[Work to be completed] From the line that contains "CN1 pin 2: +5V -> GND" through the line that contains "Q1: NPN BC337", output every line of the listing below exactly and leave out all the rest.

[Material provided]
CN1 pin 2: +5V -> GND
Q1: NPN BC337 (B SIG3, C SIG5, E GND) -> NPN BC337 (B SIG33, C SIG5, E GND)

* * *

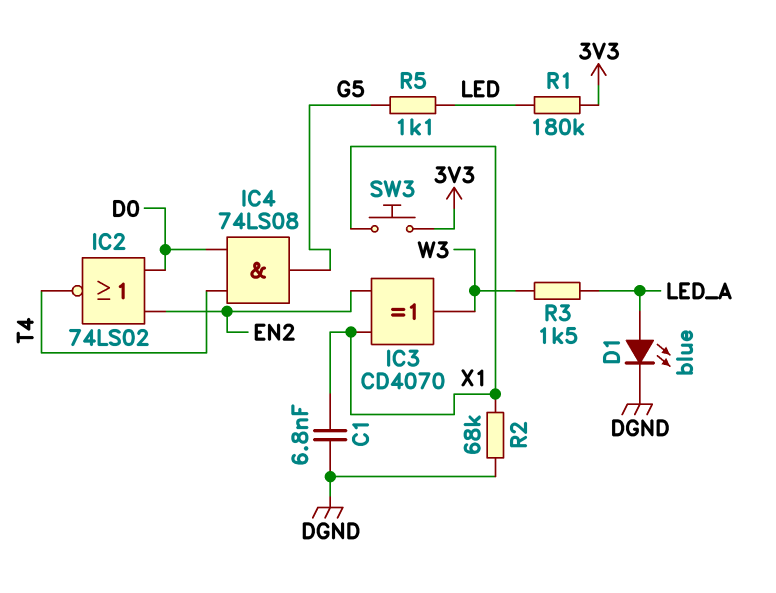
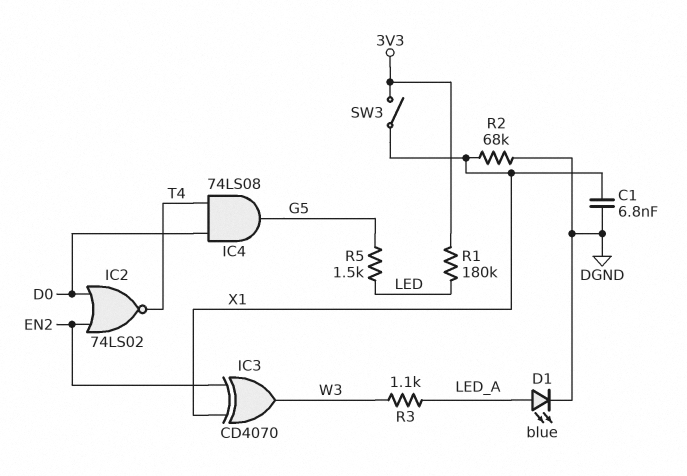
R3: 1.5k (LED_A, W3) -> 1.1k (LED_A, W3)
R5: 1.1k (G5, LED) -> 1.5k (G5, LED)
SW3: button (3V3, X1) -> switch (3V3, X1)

[Your response]
CN1 pin 2: +5V -> GND
Q1: NPN BC337 (B SIG3, C SIG5, E GND) -> NPN BC337 (B SIG33, C SIG5, E GND)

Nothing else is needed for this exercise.